THE INPUT
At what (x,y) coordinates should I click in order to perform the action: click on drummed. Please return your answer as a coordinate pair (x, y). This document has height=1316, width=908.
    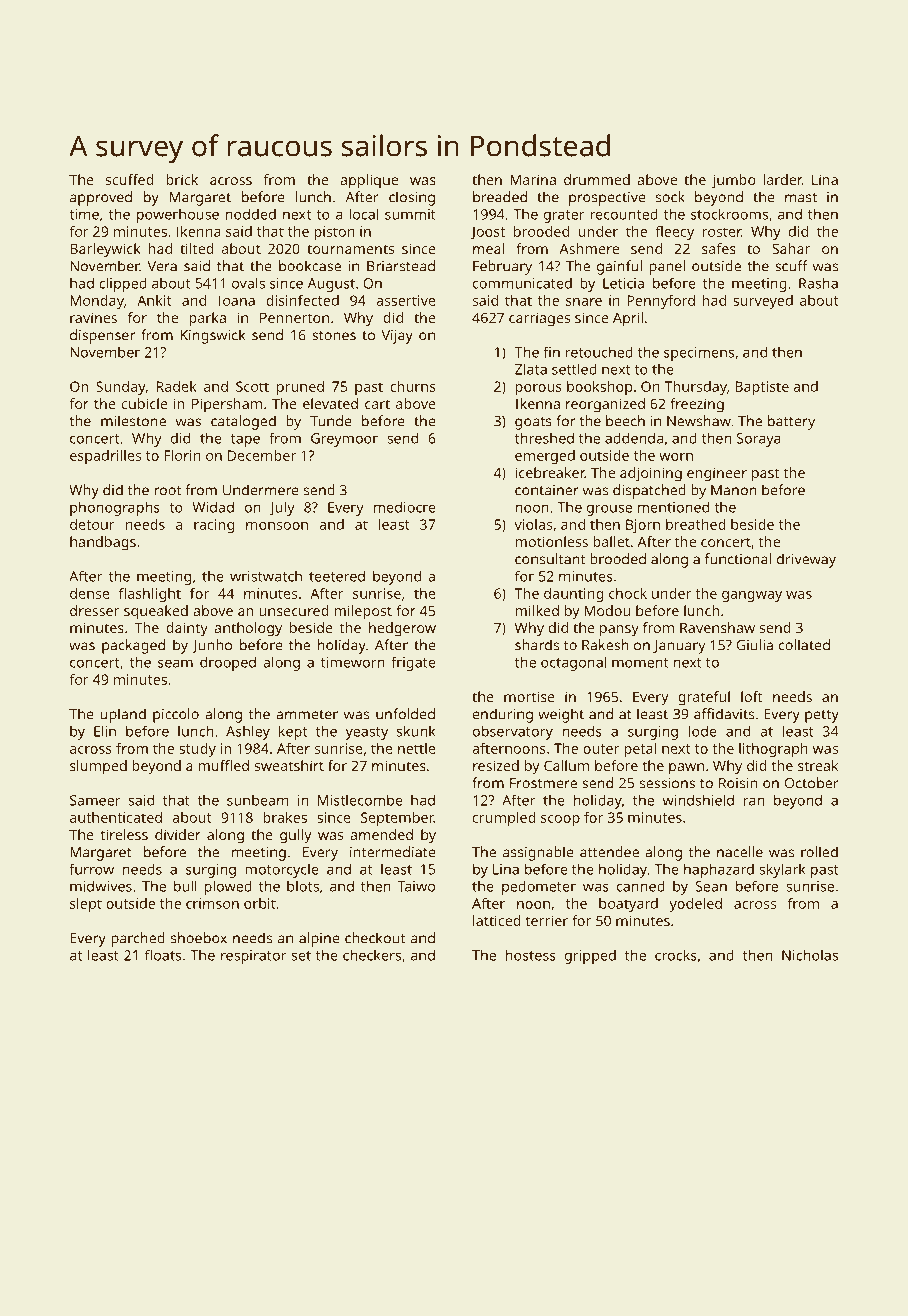
    Looking at the image, I should click on (597, 179).
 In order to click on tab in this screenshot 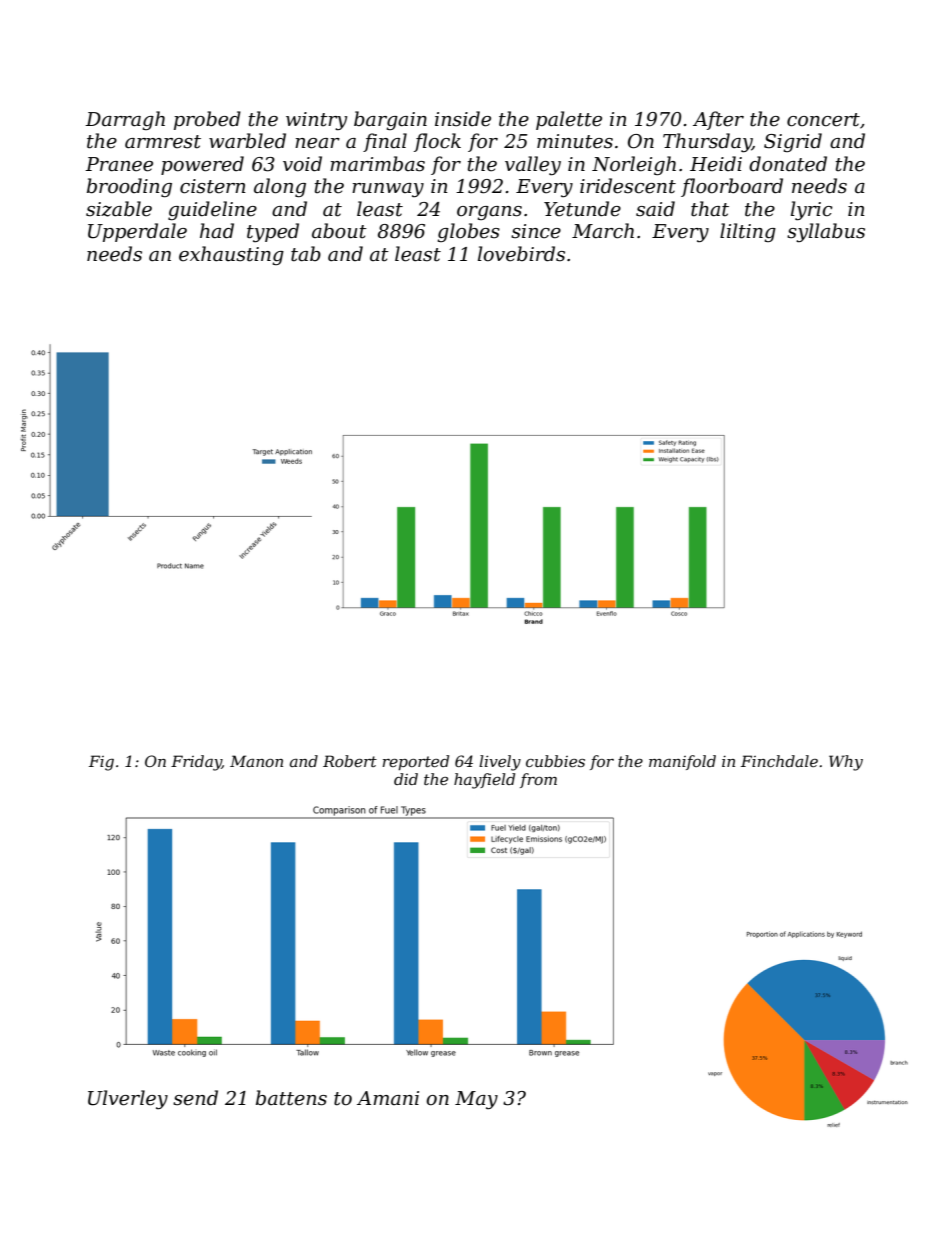, I will do `click(306, 254)`.
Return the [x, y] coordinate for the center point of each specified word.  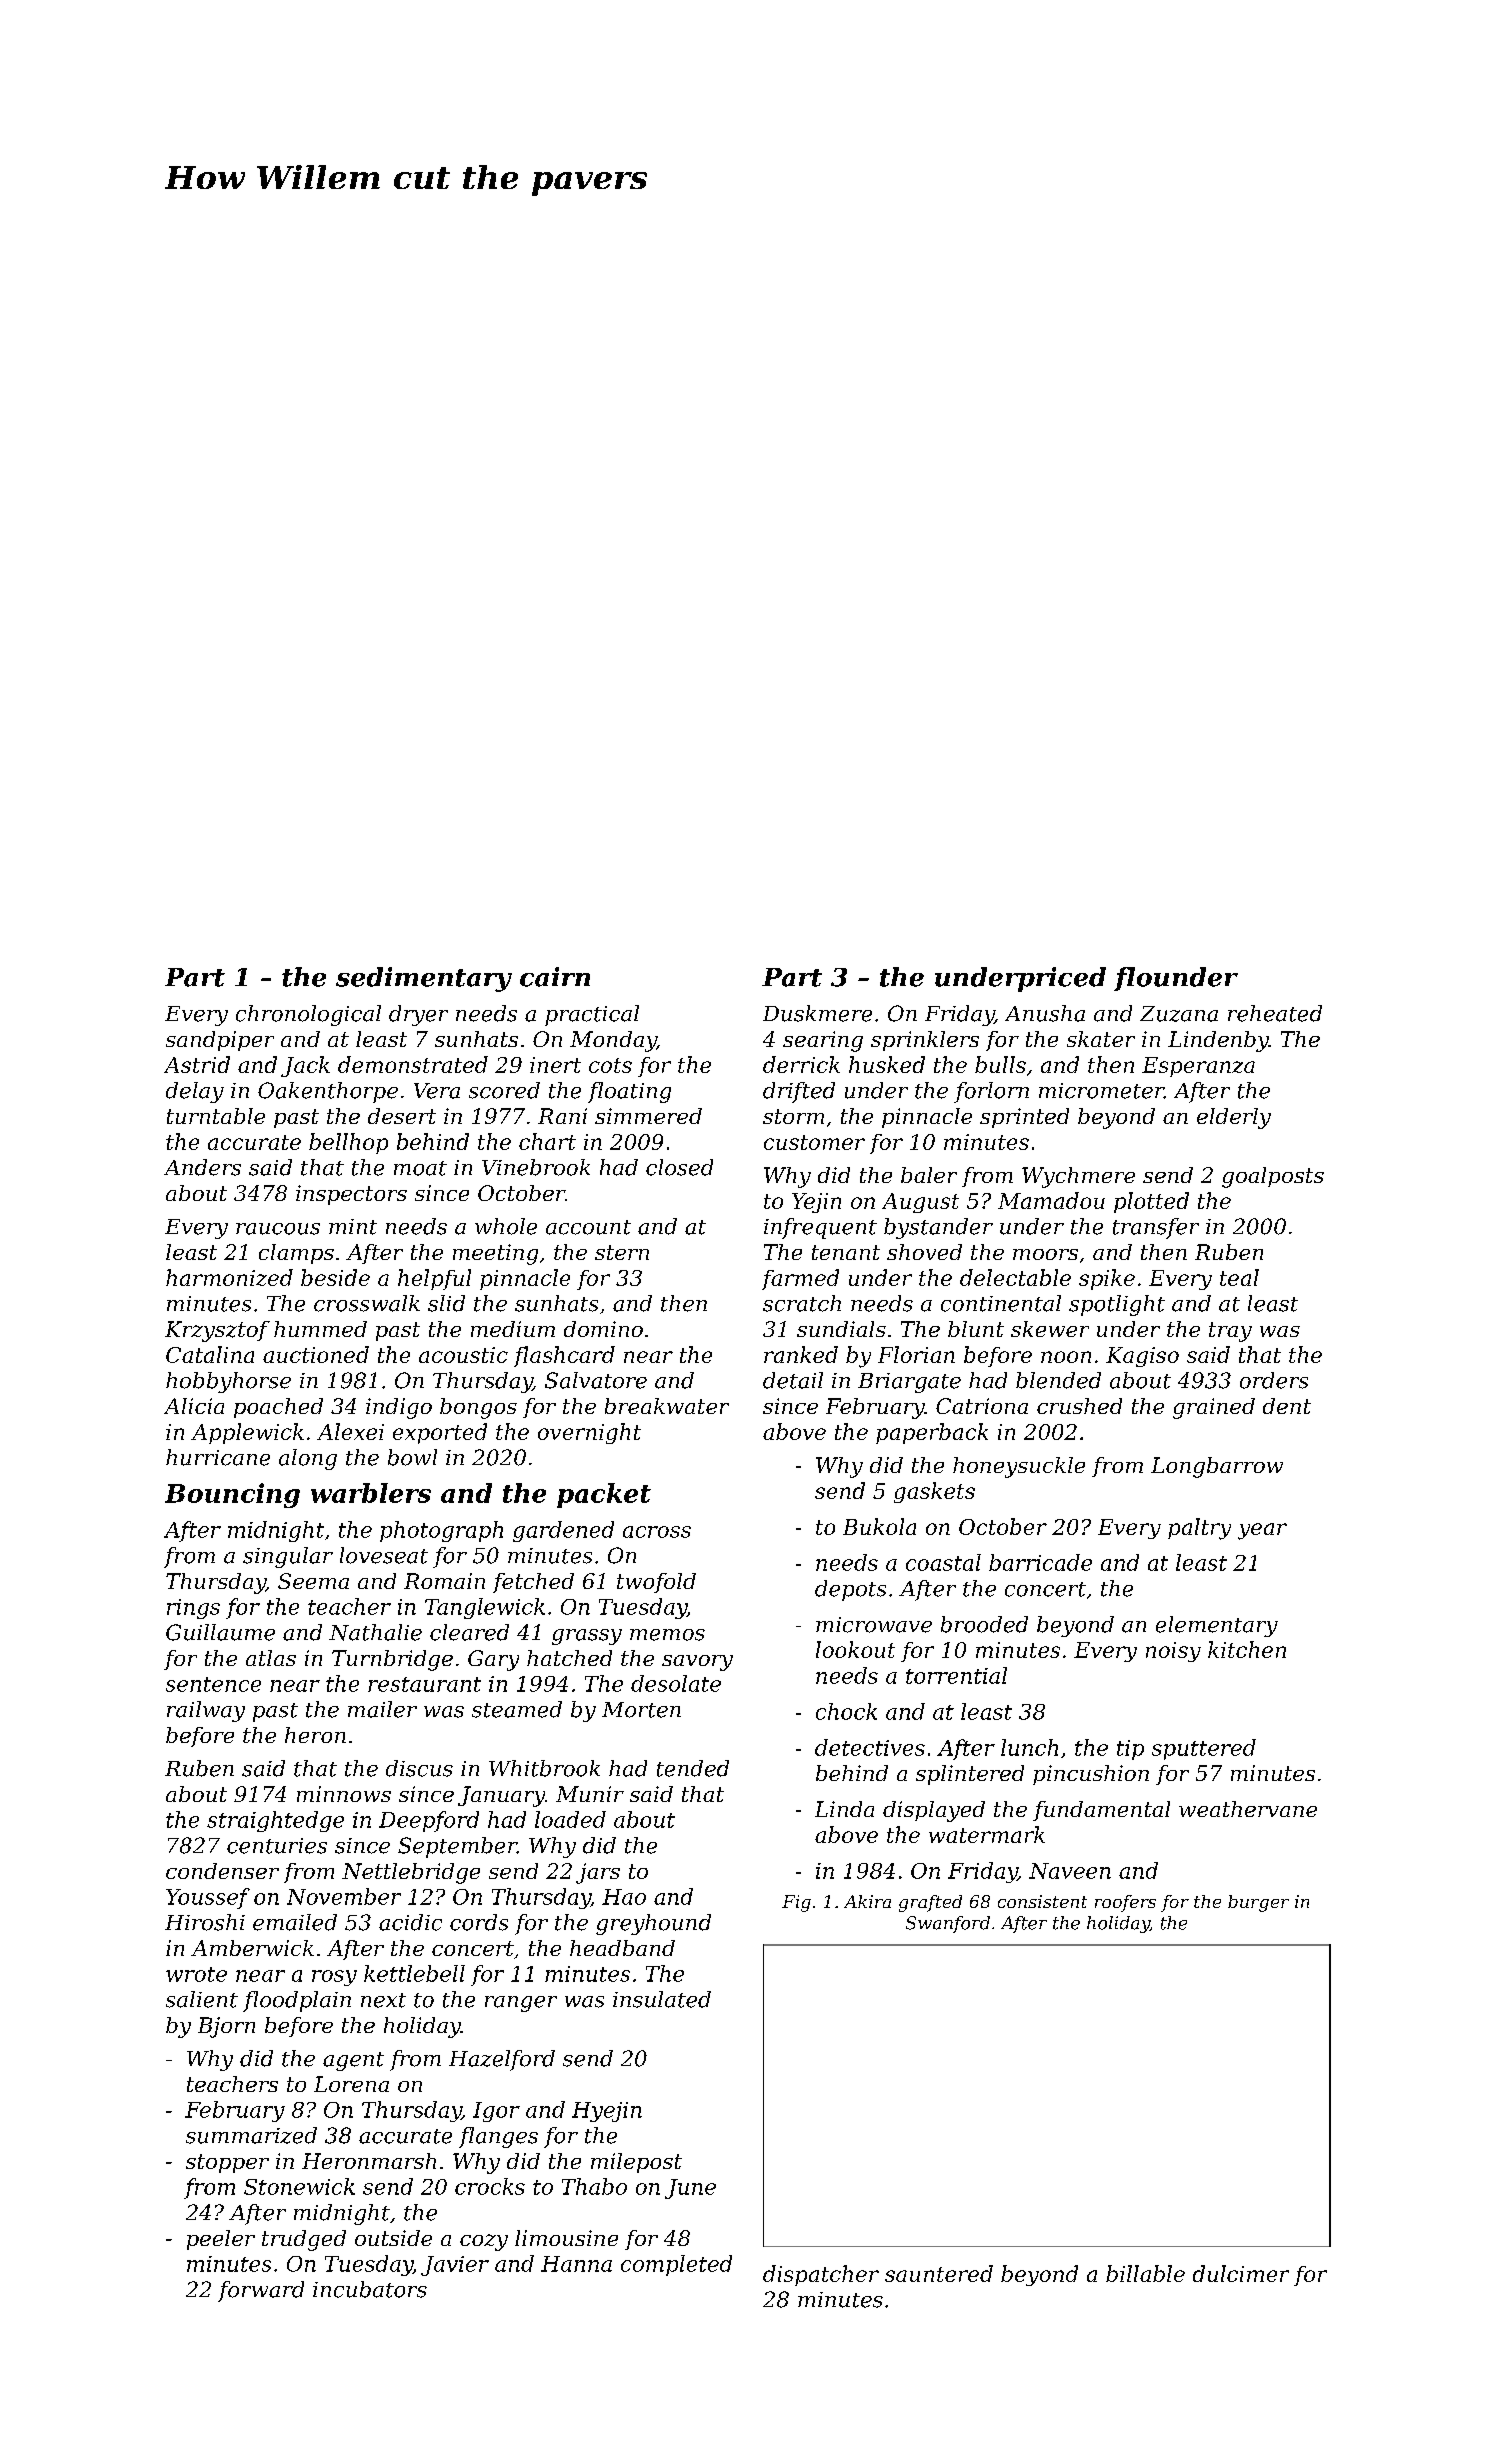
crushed [1079, 1406]
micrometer [1101, 1091]
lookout [855, 1649]
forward [261, 2291]
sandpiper [220, 1041]
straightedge [275, 1821]
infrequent [820, 1228]
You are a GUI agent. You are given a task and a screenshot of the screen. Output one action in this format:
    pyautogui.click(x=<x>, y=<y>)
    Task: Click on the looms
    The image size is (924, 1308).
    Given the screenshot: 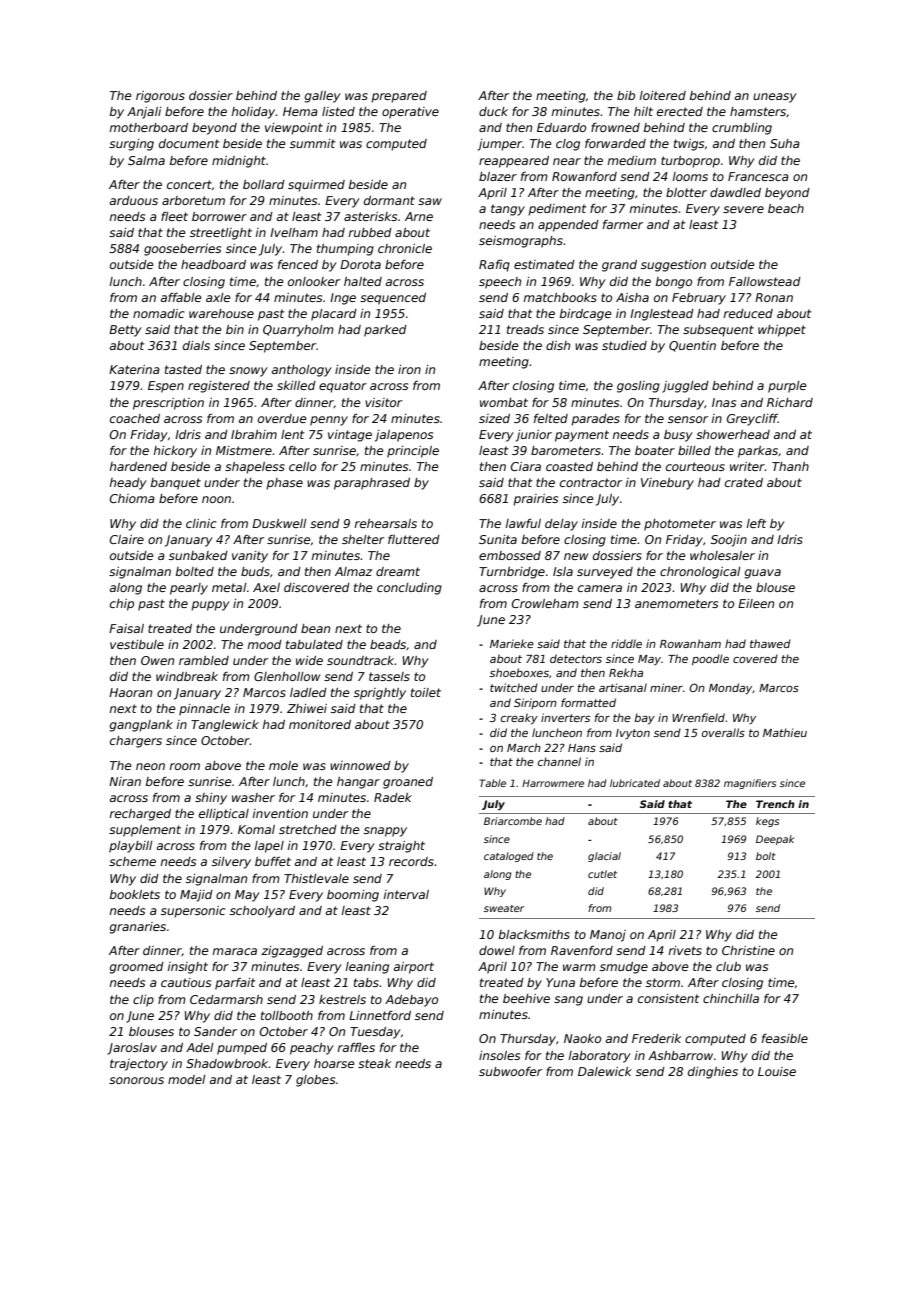 What is the action you would take?
    pyautogui.click(x=690, y=176)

THE PROBLEM
Pick out every line of the data above that contains the word "should", and copy each one.

FINAL RESULT
At what (x,y) coordinates should I click in order to perform the action: click on drummed. Please return your answer as a coordinate pair (x, y). This document has height=1316, width=908.
    Looking at the image, I should click on (597, 179).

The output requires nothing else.